Shape state transition data:
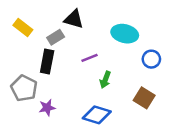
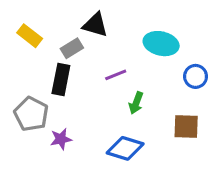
brown square: (144, 98) -> (186, 126), turned -30

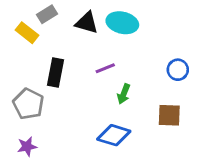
cyan ellipse: (161, 44) -> (122, 23), moved
gray rectangle: (72, 48) -> (47, 14), moved
purple star: (61, 139) -> (27, 147), moved

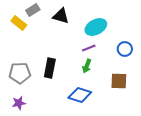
cyan ellipse: (122, 23) -> (96, 27), moved, turned -40
purple line: (105, 68) -> (89, 48), moved
black rectangle: (55, 73) -> (50, 68), moved
gray pentagon: (28, 104) -> (20, 73), turned -30

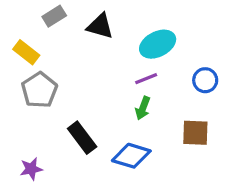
yellow rectangle: (19, 23) -> (26, 52), moved
black rectangle: (50, 68) -> (82, 138), moved, turned -48
gray pentagon: (20, 73) -> (39, 90), moved, turned -30

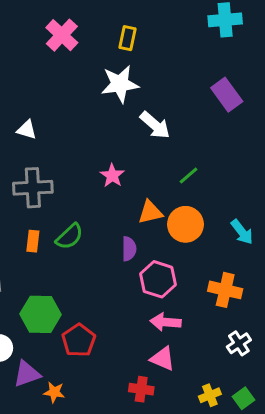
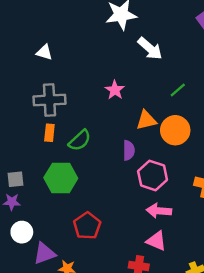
orange rectangle: (33, 241) -> (49, 133), moved
green hexagon: (40, 314) -> (61, 178), moved

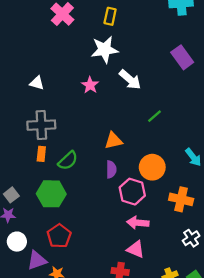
pink star: (115, 90) -> (90, 85), moved
orange triangle: (146, 120) -> (113, 141), moved
orange circle: (175, 130) -> (152, 167), moved
gray square: (16, 179) -> (11, 195), turned -32
red pentagon: (87, 226) -> (59, 236), moved

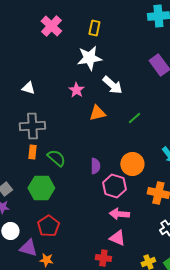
orange triangle: (113, 141) -> (97, 113), moved
green semicircle: (68, 161) -> (56, 158), turned -96
purple triangle: (37, 260) -> (28, 248), turned 36

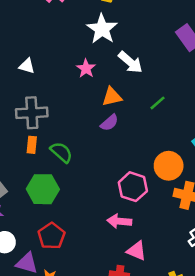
white star: (89, 58) -> (102, 29), turned -30
orange circle: (132, 164) -> (169, 166), moved
purple semicircle: (95, 166) -> (109, 123), moved, turned 49
pink arrow: (119, 214) -> (119, 221), moved

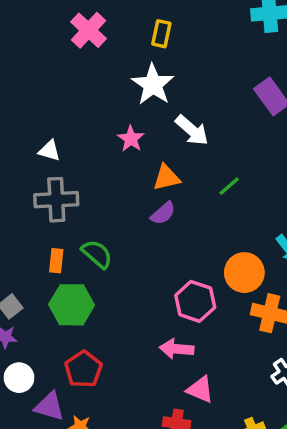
white triangle: (27, 66) -> (50, 151), moved
orange rectangle: (32, 145) -> (56, 261), moved

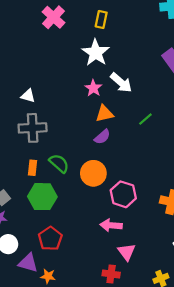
pink star: (131, 139) -> (93, 88), moved
orange circle: (244, 273) -> (93, 173), moved
pink triangle: (200, 389) -> (127, 252), turned 30

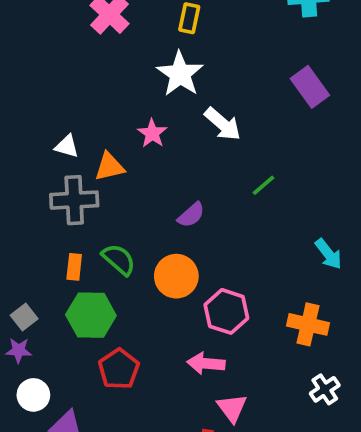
pink star: (93, 88) -> (152, 133), moved
orange triangle: (104, 114) -> (109, 167), moved
red pentagon: (50, 239) -> (119, 369), moved

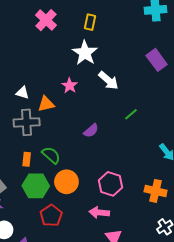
orange circle: (176, 276) -> (66, 182), moved

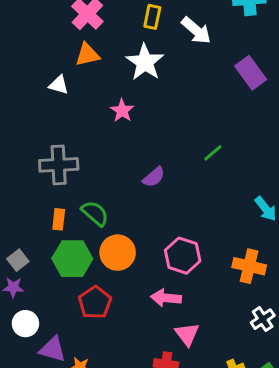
white arrow: (108, 80) -> (196, 30), moved
white triangle: (22, 93) -> (59, 85), moved
orange triangle: (46, 104) -> (87, 55), moved

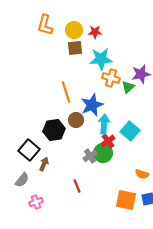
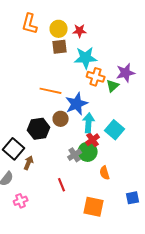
orange line: (66, 92) -> (51, 91), turned -60
orange semicircle: (142, 174) -> (105, 173), moved, turned 56
orange square: (126, 200) -> (94, 207), moved

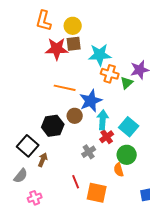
red star: (80, 31) -> (57, 49), moved, size x1.6
green circle: (88, 152) -> (127, 155), moved
orange square: (94, 207) -> (97, 193), moved

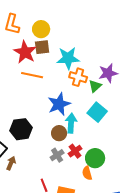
red star: (57, 49) -> (25, 52), turned 30
orange line: (65, 88) -> (32, 75), moved
brown circle: (75, 116) -> (59, 133), moved
cyan square: (129, 127) -> (97, 112), moved
red cross: (107, 137) -> (75, 151), moved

§ Task
Look through the entries above, and wherever a line holds the string "star", copy it.

§ Task response
purple star: (61, 139) -> (27, 147), moved
pink star: (115, 90) -> (90, 85), moved
white star: (89, 58) -> (102, 29), turned -30
pink star: (131, 139) -> (93, 88), moved
pink star: (93, 88) -> (152, 133), moved
red star: (80, 31) -> (57, 49), moved, size x1.6
red star: (57, 49) -> (25, 52), turned 30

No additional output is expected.